DATASET CONTENT =>
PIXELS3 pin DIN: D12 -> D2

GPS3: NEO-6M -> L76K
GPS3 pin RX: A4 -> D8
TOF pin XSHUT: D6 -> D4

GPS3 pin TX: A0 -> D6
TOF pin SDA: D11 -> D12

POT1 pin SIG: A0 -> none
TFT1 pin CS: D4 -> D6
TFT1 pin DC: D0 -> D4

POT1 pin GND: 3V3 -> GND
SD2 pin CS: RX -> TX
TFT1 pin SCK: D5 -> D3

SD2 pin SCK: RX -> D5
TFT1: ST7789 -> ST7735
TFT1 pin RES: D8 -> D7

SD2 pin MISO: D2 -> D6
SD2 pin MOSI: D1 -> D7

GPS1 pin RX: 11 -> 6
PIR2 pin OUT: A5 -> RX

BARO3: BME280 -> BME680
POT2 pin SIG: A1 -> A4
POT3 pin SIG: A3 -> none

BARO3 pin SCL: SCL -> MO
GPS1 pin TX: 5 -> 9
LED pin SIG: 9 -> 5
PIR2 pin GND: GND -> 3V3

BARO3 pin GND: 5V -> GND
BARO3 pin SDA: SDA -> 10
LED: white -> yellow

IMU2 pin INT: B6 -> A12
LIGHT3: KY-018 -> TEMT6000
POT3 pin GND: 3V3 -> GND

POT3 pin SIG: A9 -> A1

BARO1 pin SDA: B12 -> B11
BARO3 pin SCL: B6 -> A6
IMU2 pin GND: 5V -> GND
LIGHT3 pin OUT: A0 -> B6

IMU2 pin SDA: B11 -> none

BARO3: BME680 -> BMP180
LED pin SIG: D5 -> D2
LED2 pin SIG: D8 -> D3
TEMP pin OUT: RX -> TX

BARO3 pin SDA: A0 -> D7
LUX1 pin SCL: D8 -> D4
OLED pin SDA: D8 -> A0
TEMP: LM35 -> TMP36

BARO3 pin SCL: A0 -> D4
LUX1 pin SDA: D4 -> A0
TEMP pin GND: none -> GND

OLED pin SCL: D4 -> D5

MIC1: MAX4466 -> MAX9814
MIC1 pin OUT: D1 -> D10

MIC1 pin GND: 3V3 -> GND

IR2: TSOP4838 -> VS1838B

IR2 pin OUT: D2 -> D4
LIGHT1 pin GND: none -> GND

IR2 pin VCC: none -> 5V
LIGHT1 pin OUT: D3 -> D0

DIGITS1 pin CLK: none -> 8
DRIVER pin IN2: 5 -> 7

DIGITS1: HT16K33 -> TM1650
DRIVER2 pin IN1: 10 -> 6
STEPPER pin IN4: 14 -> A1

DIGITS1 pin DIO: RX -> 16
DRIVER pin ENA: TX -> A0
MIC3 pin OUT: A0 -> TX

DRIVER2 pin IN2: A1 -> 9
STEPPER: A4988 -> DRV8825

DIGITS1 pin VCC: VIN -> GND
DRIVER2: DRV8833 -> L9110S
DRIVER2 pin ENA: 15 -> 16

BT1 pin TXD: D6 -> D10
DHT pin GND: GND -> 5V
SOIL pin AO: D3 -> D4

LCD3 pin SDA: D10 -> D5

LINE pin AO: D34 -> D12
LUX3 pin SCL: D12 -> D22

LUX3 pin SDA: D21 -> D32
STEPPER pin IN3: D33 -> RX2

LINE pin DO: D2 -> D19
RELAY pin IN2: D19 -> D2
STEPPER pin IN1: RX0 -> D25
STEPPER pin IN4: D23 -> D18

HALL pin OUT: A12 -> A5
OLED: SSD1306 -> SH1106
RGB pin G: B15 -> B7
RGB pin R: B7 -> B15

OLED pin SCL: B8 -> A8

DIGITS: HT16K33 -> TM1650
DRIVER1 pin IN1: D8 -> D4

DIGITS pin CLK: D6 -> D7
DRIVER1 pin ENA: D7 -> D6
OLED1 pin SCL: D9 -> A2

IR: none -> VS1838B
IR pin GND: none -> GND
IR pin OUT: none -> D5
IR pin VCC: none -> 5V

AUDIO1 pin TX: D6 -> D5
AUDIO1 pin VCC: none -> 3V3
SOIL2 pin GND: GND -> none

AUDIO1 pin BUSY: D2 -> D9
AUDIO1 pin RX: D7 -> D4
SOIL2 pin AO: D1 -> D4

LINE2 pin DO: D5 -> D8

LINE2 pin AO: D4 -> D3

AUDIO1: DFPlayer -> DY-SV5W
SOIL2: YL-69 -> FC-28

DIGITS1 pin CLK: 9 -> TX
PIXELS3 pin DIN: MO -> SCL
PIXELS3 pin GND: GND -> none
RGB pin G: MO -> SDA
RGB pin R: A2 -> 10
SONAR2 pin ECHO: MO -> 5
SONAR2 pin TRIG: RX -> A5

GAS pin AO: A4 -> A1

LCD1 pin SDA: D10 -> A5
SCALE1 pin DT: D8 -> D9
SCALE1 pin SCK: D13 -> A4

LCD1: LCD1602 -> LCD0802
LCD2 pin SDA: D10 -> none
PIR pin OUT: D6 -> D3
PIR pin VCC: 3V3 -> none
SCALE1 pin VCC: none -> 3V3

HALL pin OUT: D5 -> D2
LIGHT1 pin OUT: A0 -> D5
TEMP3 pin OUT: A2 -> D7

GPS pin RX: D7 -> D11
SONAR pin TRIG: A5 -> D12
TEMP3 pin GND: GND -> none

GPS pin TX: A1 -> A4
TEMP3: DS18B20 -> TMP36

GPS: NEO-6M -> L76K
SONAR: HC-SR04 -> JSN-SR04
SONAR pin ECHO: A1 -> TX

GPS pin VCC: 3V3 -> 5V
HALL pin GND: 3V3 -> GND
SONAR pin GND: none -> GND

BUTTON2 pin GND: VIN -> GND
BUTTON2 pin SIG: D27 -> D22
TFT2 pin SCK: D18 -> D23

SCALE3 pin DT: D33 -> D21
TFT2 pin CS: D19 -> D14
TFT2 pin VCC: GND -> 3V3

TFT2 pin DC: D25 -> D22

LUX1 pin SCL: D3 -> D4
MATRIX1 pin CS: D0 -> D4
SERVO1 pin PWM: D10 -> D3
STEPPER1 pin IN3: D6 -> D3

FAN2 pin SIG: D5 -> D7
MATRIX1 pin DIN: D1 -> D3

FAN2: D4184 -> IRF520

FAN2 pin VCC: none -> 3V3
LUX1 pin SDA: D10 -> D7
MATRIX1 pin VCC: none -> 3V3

TASK BRIEF =>
Would you transcribe the records above exactly, leaving nothing out?

EXERCISE SOLUTION =>
PIXELS3 pin DIN: D12 -> D2

GPS3: NEO-6M -> L76K
GPS3 pin RX: A4 -> D8
TOF pin XSHUT: D6 -> D4

GPS3 pin TX: A0 -> D6
TOF pin SDA: D11 -> D12

POT1 pin SIG: A0 -> none
TFT1 pin CS: D4 -> D6
TFT1 pin DC: D0 -> D4

POT1 pin GND: 3V3 -> GND
SD2 pin CS: RX -> TX
TFT1 pin SCK: D5 -> D3

SD2 pin SCK: RX -> D5
TFT1: ST7789 -> ST7735
TFT1 pin RES: D8 -> D7

SD2 pin MISO: D2 -> D6
SD2 pin MOSI: D1 -> D7

GPS1 pin RX: 11 -> 6
PIR2 pin OUT: A5 -> RX

BARO3: BME280 -> BME680
POT2 pin SIG: A1 -> A4
POT3 pin SIG: A3 -> none

BARO3 pin SCL: SCL -> MO
GPS1 pin TX: 5 -> 9
LED pin SIG: 9 -> 5
PIR2 pin GND: GND -> 3V3

BARO3 pin GND: 5V -> GND
BARO3 pin SDA: SDA -> 10
LED: white -> yellow

IMU2 pin INT: B6 -> A12
LIGHT3: KY-018 -> TEMT6000
POT3 pin GND: 3V3 -> GND

POT3 pin SIG: A9 -> A1

BARO1 pin SDA: B12 -> B11
BARO3 pin SCL: B6 -> A6
IMU2 pin GND: 5V -> GND
LIGHT3 pin OUT: A0 -> B6

IMU2 pin SDA: B11 -> none

BARO3: BME680 -> BMP180
LED pin SIG: D5 -> D2
LED2 pin SIG: D8 -> D3
TEMP pin OUT: RX -> TX

BARO3 pin SDA: A0 -> D7
LUX1 pin SCL: D8 -> D4
OLED pin SDA: D8 -> A0
TEMP: LM35 -> TMP36

BARO3 pin SCL: A0 -> D4
LUX1 pin SDA: D4 -> A0
TEMP pin GND: none -> GND

OLED pin SCL: D4 -> D5

MIC1: MAX4466 -> MAX9814
MIC1 pin OUT: D1 -> D10

MIC1 pin GND: 3V3 -> GND

IR2: TSOP4838 -> VS1838B

IR2 pin OUT: D2 -> D4
LIGHT1 pin GND: none -> GND

IR2 pin VCC: none -> 5V
LIGHT1 pin OUT: D3 -> D0

DIGITS1 pin CLK: none -> 8
DRIVER pin IN2: 5 -> 7

DIGITS1: HT16K33 -> TM1650
DRIVER2 pin IN1: 10 -> 6
STEPPER pin IN4: 14 -> A1

DIGITS1 pin DIO: RX -> 16
DRIVER pin ENA: TX -> A0
MIC3 pin OUT: A0 -> TX

DRIVER2 pin IN2: A1 -> 9
STEPPER: A4988 -> DRV8825

DIGITS1 pin VCC: VIN -> GND
DRIVER2: DRV8833 -> L9110S
DRIVER2 pin ENA: 15 -> 16

BT1 pin TXD: D6 -> D10
DHT pin GND: GND -> 5V
SOIL pin AO: D3 -> D4

LCD3 pin SDA: D10 -> D5

LINE pin AO: D34 -> D12
LUX3 pin SCL: D12 -> D22

LUX3 pin SDA: D21 -> D32
STEPPER pin IN3: D33 -> RX2

LINE pin DO: D2 -> D19
RELAY pin IN2: D19 -> D2
STEPPER pin IN1: RX0 -> D25
STEPPER pin IN4: D23 -> D18

HALL pin OUT: A12 -> A5
OLED: SSD1306 -> SH1106
RGB pin G: B15 -> B7
RGB pin R: B7 -> B15

OLED pin SCL: B8 -> A8

DIGITS: HT16K33 -> TM1650
DRIVER1 pin IN1: D8 -> D4

DIGITS pin CLK: D6 -> D7
DRIVER1 pin ENA: D7 -> D6
OLED1 pin SCL: D9 -> A2

IR: none -> VS1838B
IR pin GND: none -> GND
IR pin OUT: none -> D5
IR pin VCC: none -> 5V

AUDIO1 pin TX: D6 -> D5
AUDIO1 pin VCC: none -> 3V3
SOIL2 pin GND: GND -> none

AUDIO1 pin BUSY: D2 -> D9
AUDIO1 pin RX: D7 -> D4
SOIL2 pin AO: D1 -> D4

LINE2 pin DO: D5 -> D8

LINE2 pin AO: D4 -> D3

AUDIO1: DFPlayer -> DY-SV5W
SOIL2: YL-69 -> FC-28

DIGITS1 pin CLK: 9 -> TX
PIXELS3 pin DIN: MO -> SCL
PIXELS3 pin GND: GND -> none
RGB pin G: MO -> SDA
RGB pin R: A2 -> 10
SONAR2 pin ECHO: MO -> 5
SONAR2 pin TRIG: RX -> A5

GAS pin AO: A4 -> A1

LCD1 pin SDA: D10 -> A5
SCALE1 pin DT: D8 -> D9
SCALE1 pin SCK: D13 -> A4

LCD1: LCD1602 -> LCD0802
LCD2 pin SDA: D10 -> none
PIR pin OUT: D6 -> D3
PIR pin VCC: 3V3 -> none
SCALE1 pin VCC: none -> 3V3

HALL pin OUT: D5 -> D2
LIGHT1 pin OUT: A0 -> D5
TEMP3 pin OUT: A2 -> D7

GPS pin RX: D7 -> D11
SONAR pin TRIG: A5 -> D12
TEMP3 pin GND: GND -> none

GPS pin TX: A1 -> A4
TEMP3: DS18B20 -> TMP36

GPS: NEO-6M -> L76K
SONAR: HC-SR04 -> JSN-SR04
SONAR pin ECHO: A1 -> TX

GPS pin VCC: 3V3 -> 5V
HALL pin GND: 3V3 -> GND
SONAR pin GND: none -> GND

BUTTON2 pin GND: VIN -> GND
BUTTON2 pin SIG: D27 -> D22
TFT2 pin SCK: D18 -> D23

SCALE3 pin DT: D33 -> D21
TFT2 pin CS: D19 -> D14
TFT2 pin VCC: GND -> 3V3

TFT2 pin DC: D25 -> D22

LUX1 pin SCL: D3 -> D4
MATRIX1 pin CS: D0 -> D4
SERVO1 pin PWM: D10 -> D3
STEPPER1 pin IN3: D6 -> D3

FAN2 pin SIG: D5 -> D7
MATRIX1 pin DIN: D1 -> D3

FAN2: D4184 -> IRF520

FAN2 pin VCC: none -> 3V3
LUX1 pin SDA: D10 -> D7
MATRIX1 pin VCC: none -> 3V3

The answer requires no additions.